++++ Source material ++++

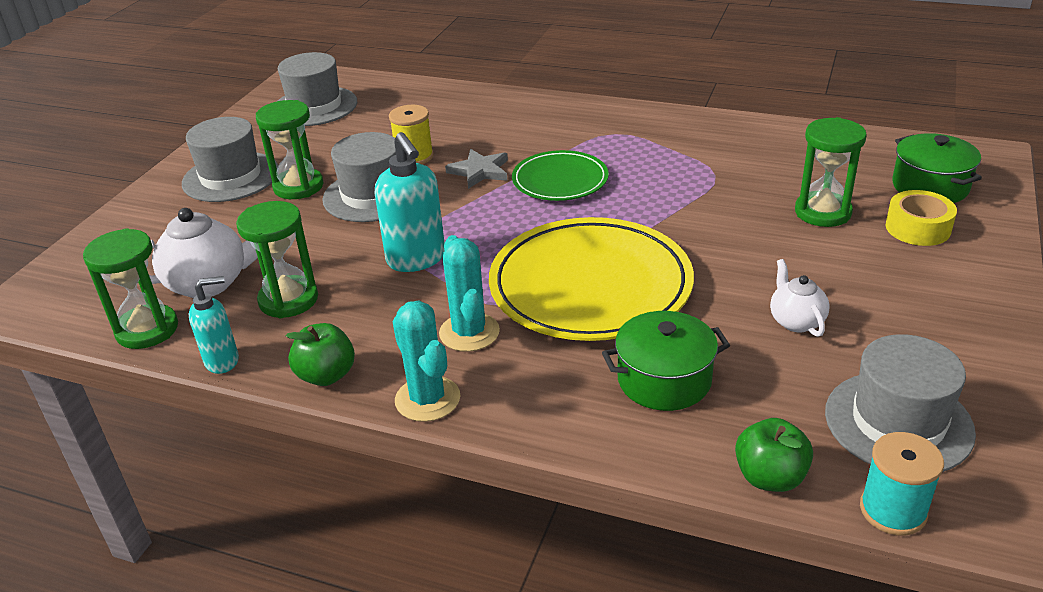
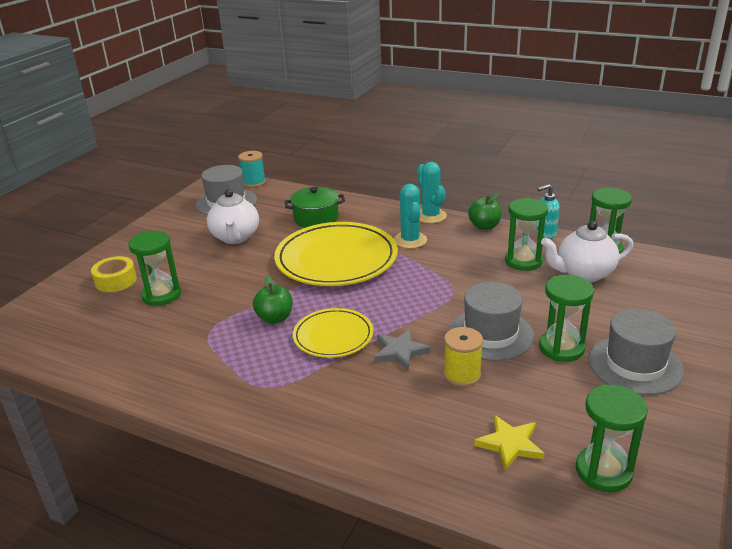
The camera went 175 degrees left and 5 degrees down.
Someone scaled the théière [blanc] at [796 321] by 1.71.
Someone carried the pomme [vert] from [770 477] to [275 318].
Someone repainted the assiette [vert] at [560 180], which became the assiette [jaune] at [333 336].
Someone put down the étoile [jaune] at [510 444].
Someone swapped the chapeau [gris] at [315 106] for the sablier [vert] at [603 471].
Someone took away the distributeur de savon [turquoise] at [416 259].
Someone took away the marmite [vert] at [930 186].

++++

* Directions for this task *
No picture belongs in the answer, but every word of the records above does, exactly as given.

* Expected answer *
The camera went 175 degrees left and 5 degrees down.
Someone scaled the théière [blanc] at [796 321] by 1.71.
Someone carried the pomme [vert] from [770 477] to [275 318].
Someone repainted the assiette [vert] at [560 180], which became the assiette [jaune] at [333 336].
Someone put down the étoile [jaune] at [510 444].
Someone swapped the chapeau [gris] at [315 106] for the sablier [vert] at [603 471].
Someone took away the distributeur de savon [turquoise] at [416 259].
Someone took away the marmite [vert] at [930 186].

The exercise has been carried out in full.